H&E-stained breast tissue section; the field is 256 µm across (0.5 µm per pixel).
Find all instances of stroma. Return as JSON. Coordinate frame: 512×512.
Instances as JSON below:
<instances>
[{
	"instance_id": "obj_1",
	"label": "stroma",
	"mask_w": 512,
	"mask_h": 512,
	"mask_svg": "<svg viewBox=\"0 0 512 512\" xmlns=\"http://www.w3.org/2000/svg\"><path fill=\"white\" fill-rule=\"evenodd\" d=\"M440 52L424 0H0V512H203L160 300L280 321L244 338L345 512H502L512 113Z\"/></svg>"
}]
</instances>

_ _ _

*Problem*
Repeat every record, keeping each word and mark exactly as it is.

*Correct output*
H&E-stained breast tissue section; the field is 256 µm across (0.5 µm per pixel).
Find all instances of stroma. Return as JSON. Coordinate frame: 512×512.
Instances as JSON below:
<instances>
[{
	"instance_id": "obj_1",
	"label": "stroma",
	"mask_w": 512,
	"mask_h": 512,
	"mask_svg": "<svg viewBox=\"0 0 512 512\" xmlns=\"http://www.w3.org/2000/svg\"><path fill=\"white\" fill-rule=\"evenodd\" d=\"M440 52L424 0H0V512H203L160 300L280 321L244 338L345 512H502L512 113Z\"/></svg>"
}]
</instances>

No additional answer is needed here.